▼
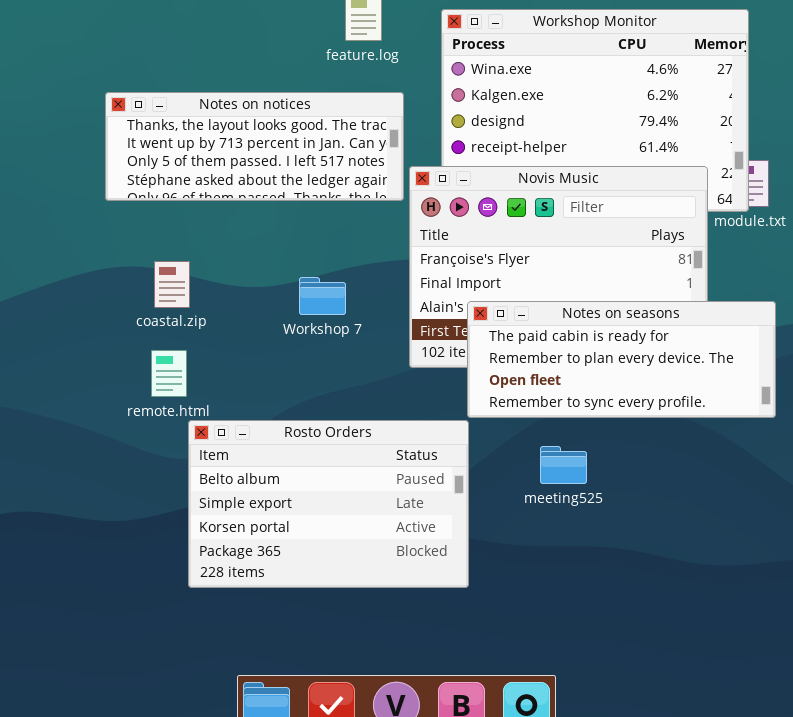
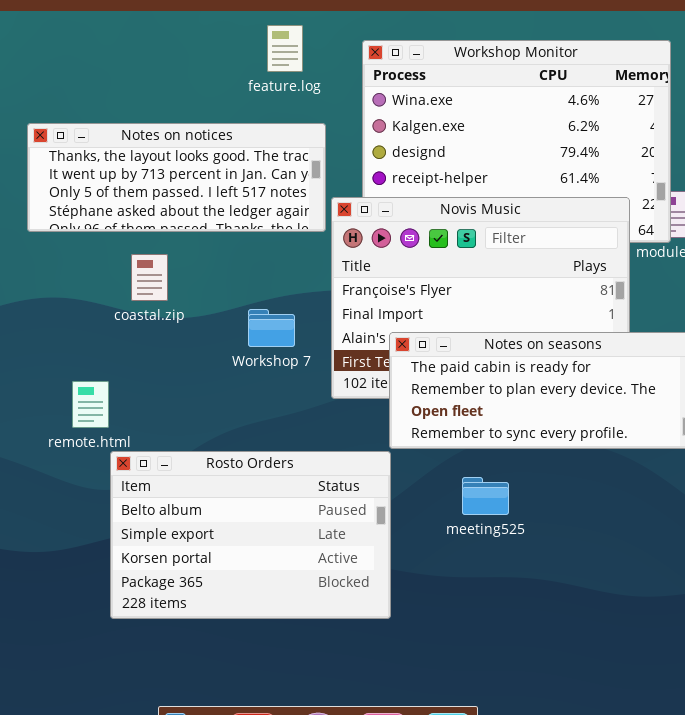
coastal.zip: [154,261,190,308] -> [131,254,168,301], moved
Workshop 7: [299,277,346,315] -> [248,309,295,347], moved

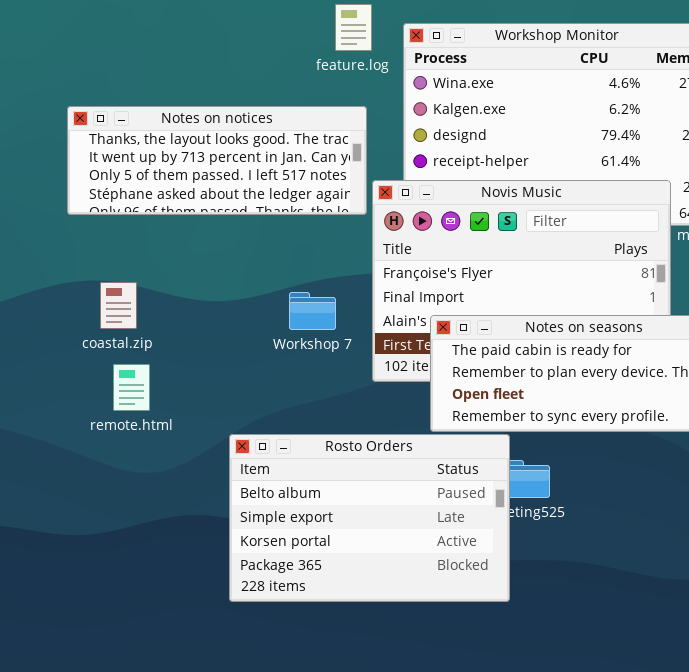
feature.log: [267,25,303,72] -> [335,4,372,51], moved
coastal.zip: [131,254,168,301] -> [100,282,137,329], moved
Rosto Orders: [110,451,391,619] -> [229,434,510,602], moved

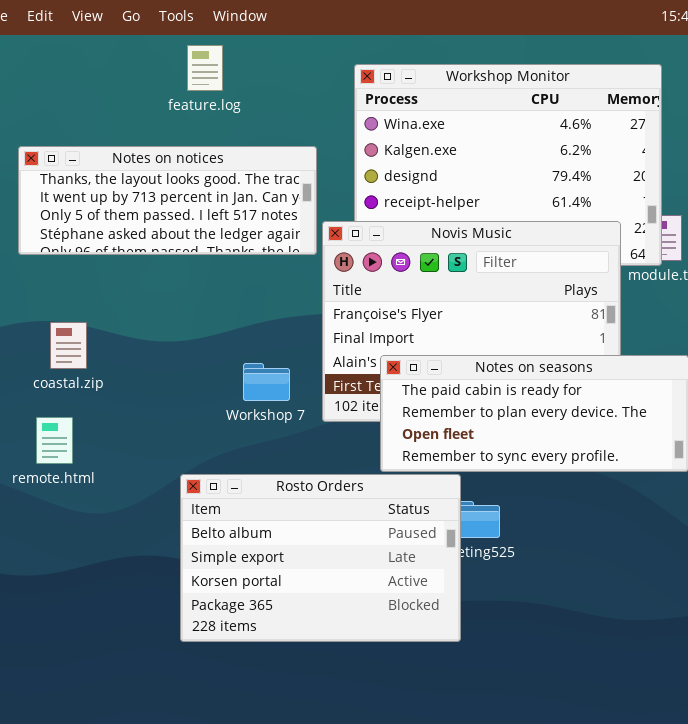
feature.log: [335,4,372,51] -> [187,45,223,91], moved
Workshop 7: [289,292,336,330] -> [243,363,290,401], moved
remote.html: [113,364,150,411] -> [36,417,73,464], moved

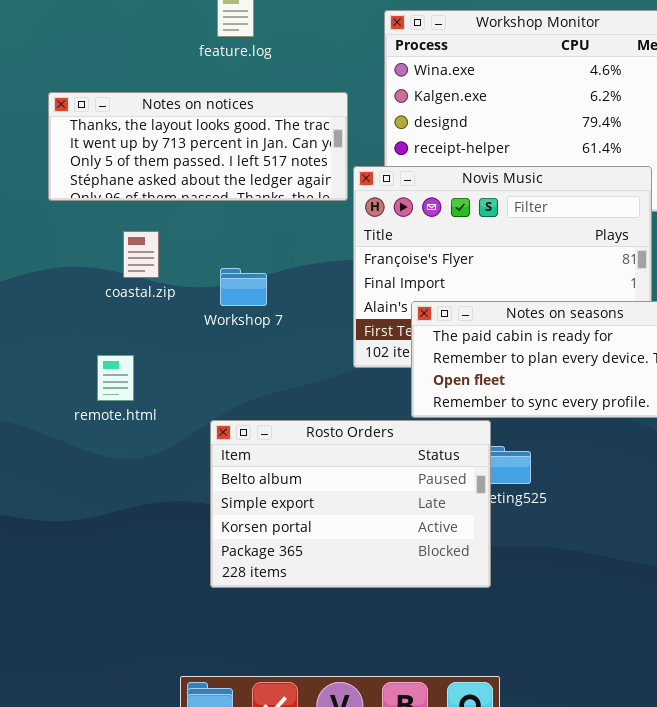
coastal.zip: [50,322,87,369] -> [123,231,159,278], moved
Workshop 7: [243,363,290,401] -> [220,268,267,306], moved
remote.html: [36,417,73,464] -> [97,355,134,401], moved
▲
■ WHAT THE TASK ASKS
Extract, word for word, every line from the one containing "feature.log: [335,4,372,51] ->" to the end of the data above, both ends included, and leave out the pictures.

■ WRITTEN ANSWER
feature.log: [335,4,372,51] -> [187,45,223,91], moved
Workshop 7: [289,292,336,330] -> [243,363,290,401], moved
remote.html: [113,364,150,411] -> [36,417,73,464], moved

coastal.zip: [50,322,87,369] -> [123,231,159,278], moved
Workshop 7: [243,363,290,401] -> [220,268,267,306], moved
remote.html: [36,417,73,464] -> [97,355,134,401], moved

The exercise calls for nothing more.